[[ Given entries, beginning ]]

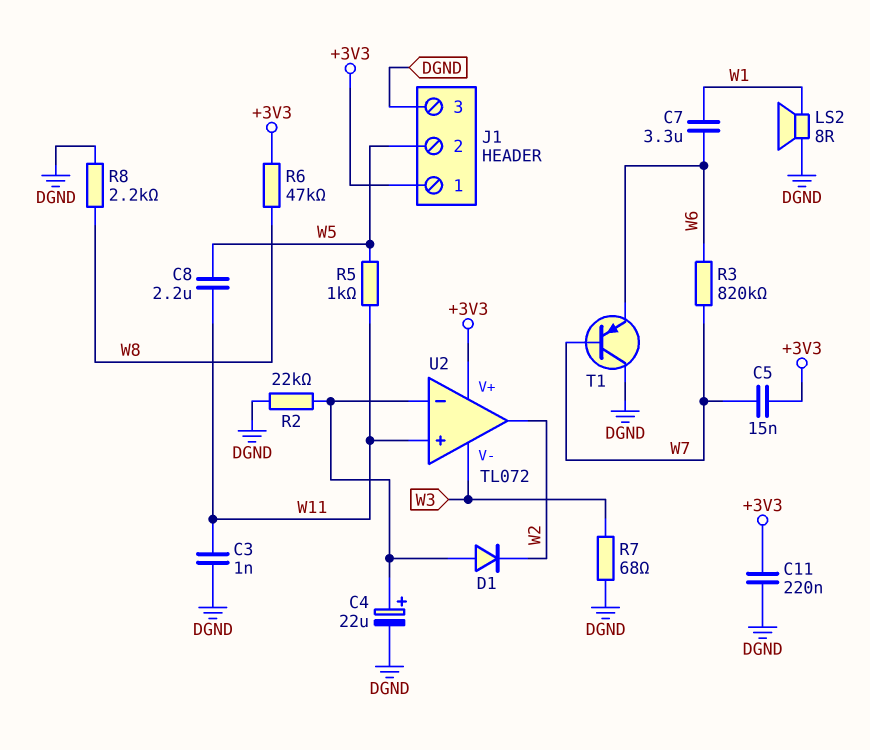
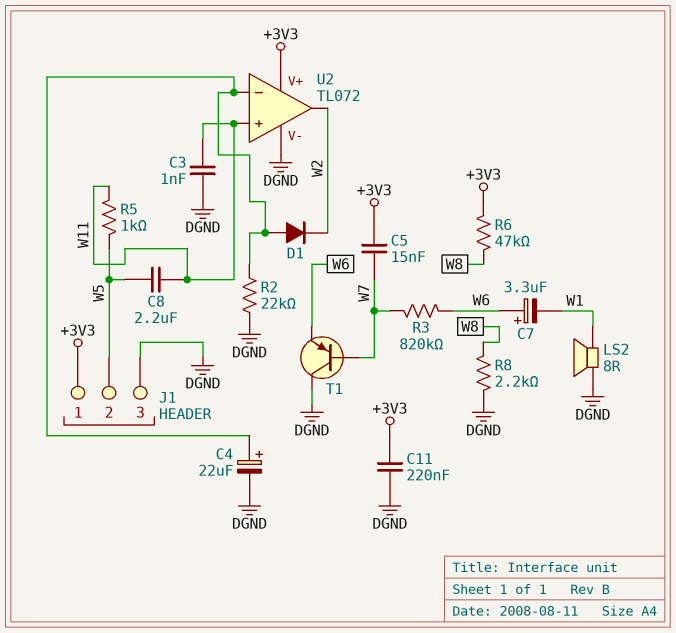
C7: 3.3uF (W1, W6) -> 3.3uF (plus W6, minus W1)
R7: 68 (DGND, W3) -> none
U2 pin V-: W3 -> DGND

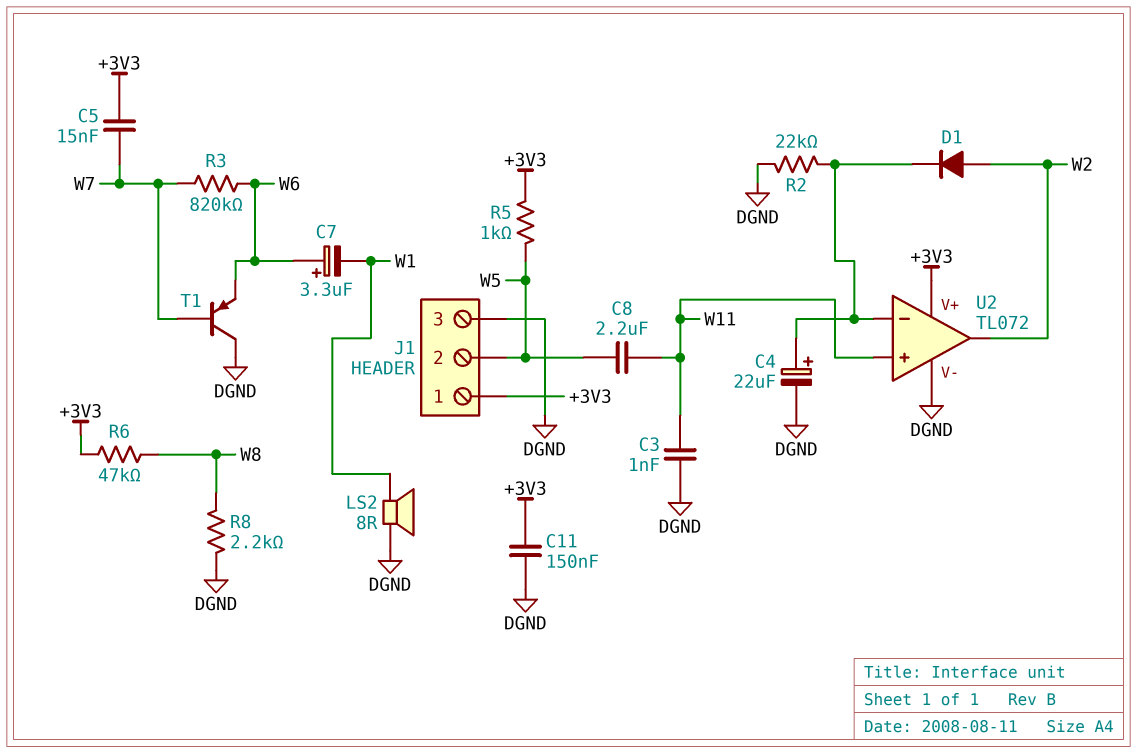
C11: 220nF (+3V3, DGND) -> 150nF (+3V3, DGND)
D1: diode (A U2/in-, K W2) -> diode (A W2, K U2/in-)
R5: 1k (W5, W11) -> 1k (+3V3, W5)

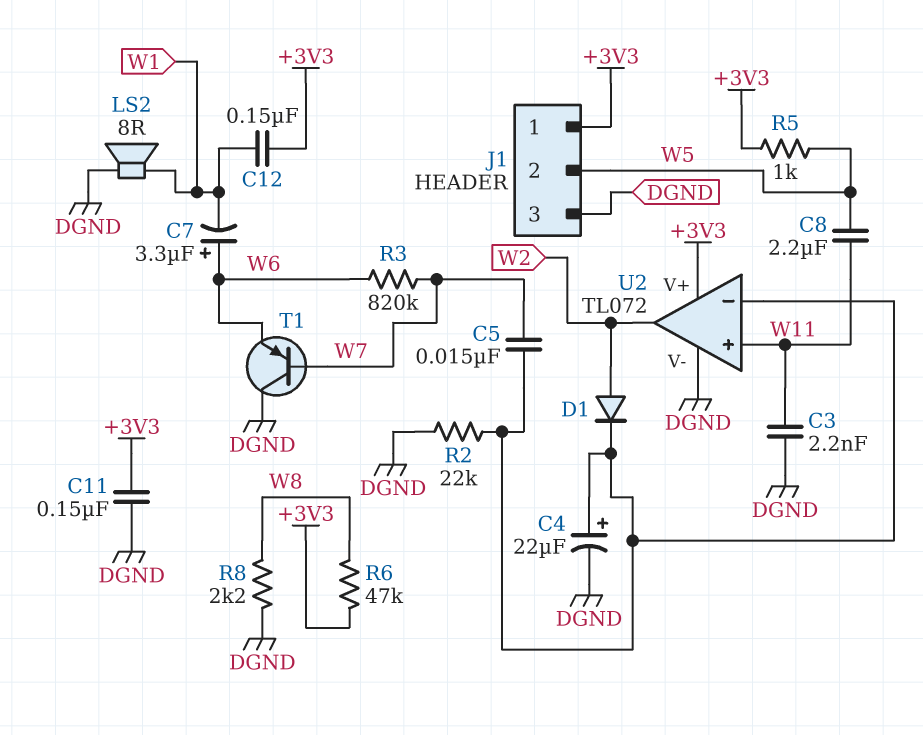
C3: 1nF (DGND, W11) -> 2.2nF (DGND, W11)
C5: 15nF (+3V3, W7) -> 15nF (U2/in-, W7)
C12: none -> 150nF (+3V3, W1)

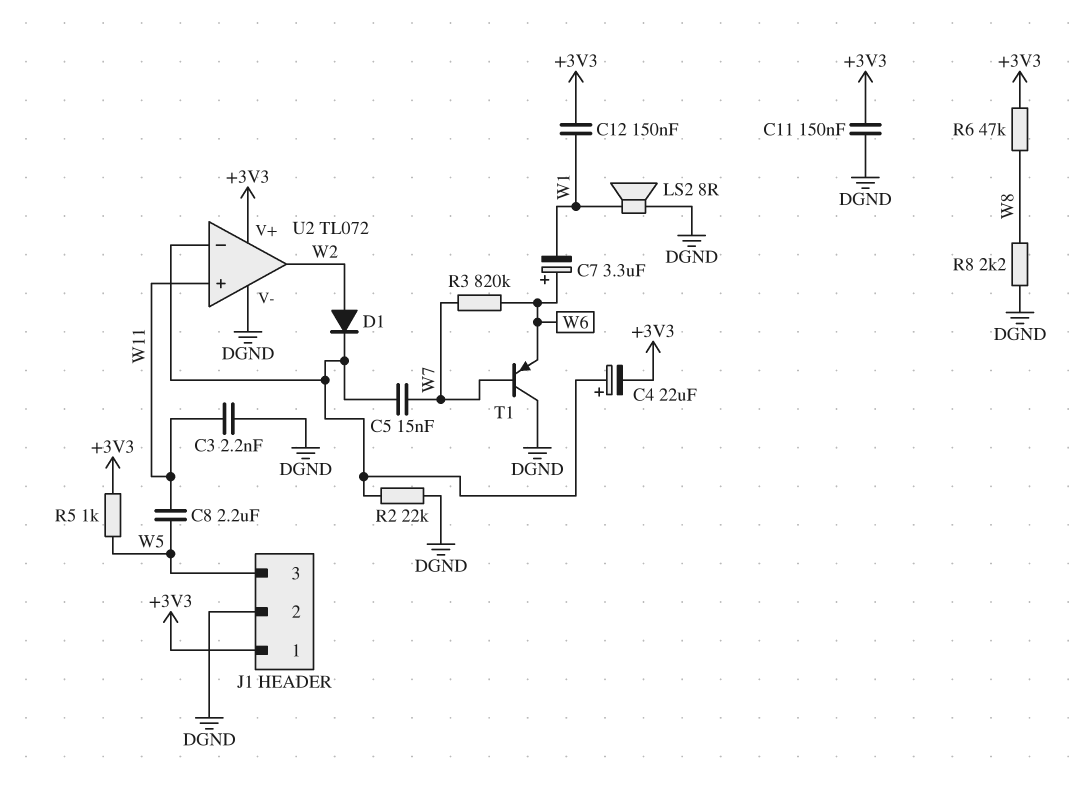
C4: 22uF (plus U2/in-, minus DGND) -> 22uF (plus U2/in-, minus +3V3)
J1 pin 2: W5 -> DGND
J1 pin 3: DGND -> W5

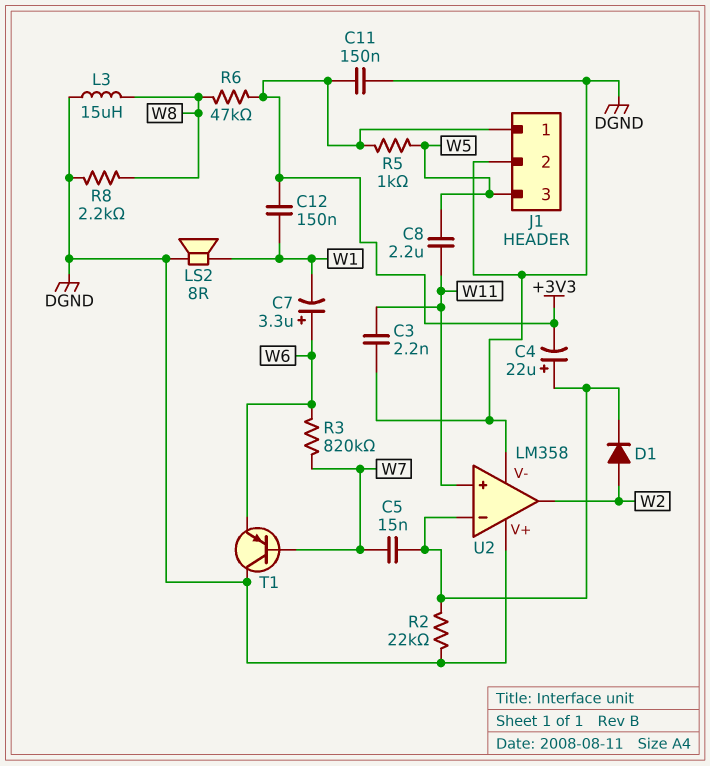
L3: none -> 15uH (DGND, W8)
U2: TL072 -> LM358
U2 pin V+: +3V3 -> DGND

[[ Given entries, end ]]

Problem details
All of the data, minus its pictures, should be repeated exactly.

Output for this exercise
C7: 3.3uF (W1, W6) -> 3.3uF (plus W6, minus W1)
R7: 68 (DGND, W3) -> none
U2 pin V-: W3 -> DGND

C11: 220nF (+3V3, DGND) -> 150nF (+3V3, DGND)
D1: diode (A U2/in-, K W2) -> diode (A W2, K U2/in-)
R5: 1k (W5, W11) -> 1k (+3V3, W5)

C3: 1nF (DGND, W11) -> 2.2nF (DGND, W11)
C5: 15nF (+3V3, W7) -> 15nF (U2/in-, W7)
C12: none -> 150nF (+3V3, W1)

C4: 22uF (plus U2/in-, minus DGND) -> 22uF (plus U2/in-, minus +3V3)
J1 pin 2: W5 -> DGND
J1 pin 3: DGND -> W5

L3: none -> 15uH (DGND, W8)
U2: TL072 -> LM358
U2 pin V+: +3V3 -> DGND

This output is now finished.